▶ [Task statement]: Return a copy of every line in the data below that contains "degrees".

▶ [Recorded information]:
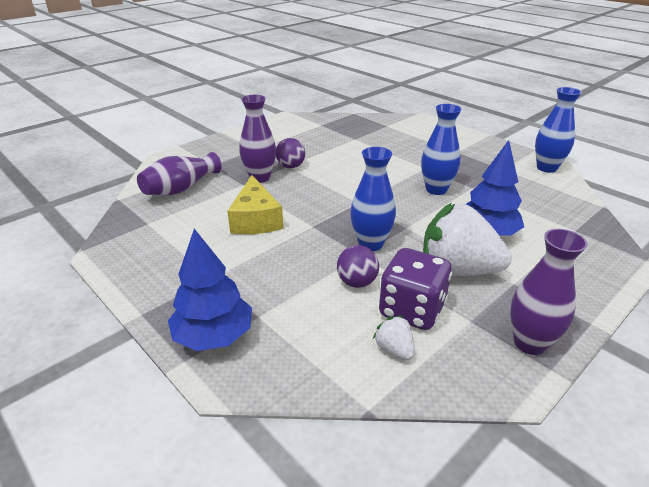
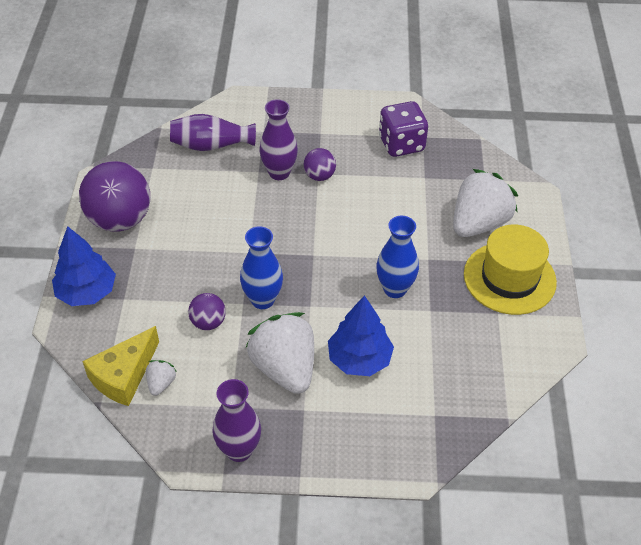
camera: 45 degrees right, 15 degrees up
(167, 268) = (120, 220): none -> purple ball
(255, 219) = (220, 216): yellow cheese -> yellow cheese (124, 375)
(411, 310) = (209, 369): purple dice -> purple dice (401, 144)
(419, 141) = (478, 223): none -> white strawberry
(478, 153) = (509, 278): none -> yellow hat
(546, 168) = (542, 343): blue vase -> none

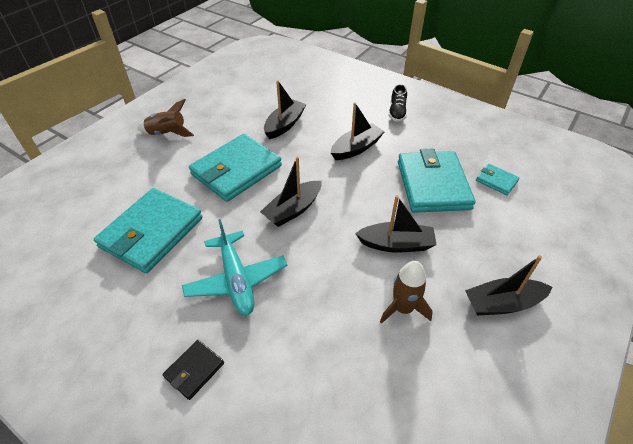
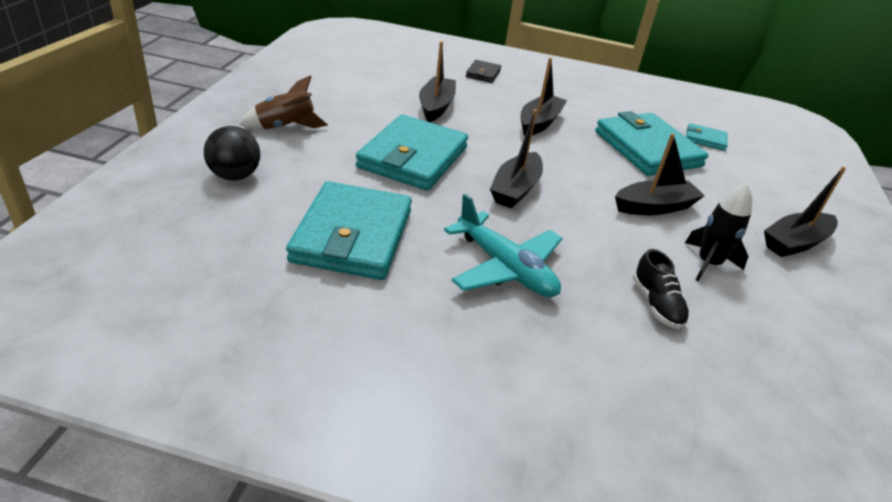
camera: 25 degrees left, 10 degrees down
(111, 171) = (235, 176): none -> black ball
(194, 370) = (530, 369): black wallet -> black wallet (483, 74)
(397, 112) = (556, 86): black shoe -> black shoe (656, 304)
(403, 308) = (708, 263): brown rocket -> black rocket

▶ [Answer for the task]:
camera: 45 degrees right, 15 degrees up
camera: 25 degrees left, 10 degrees down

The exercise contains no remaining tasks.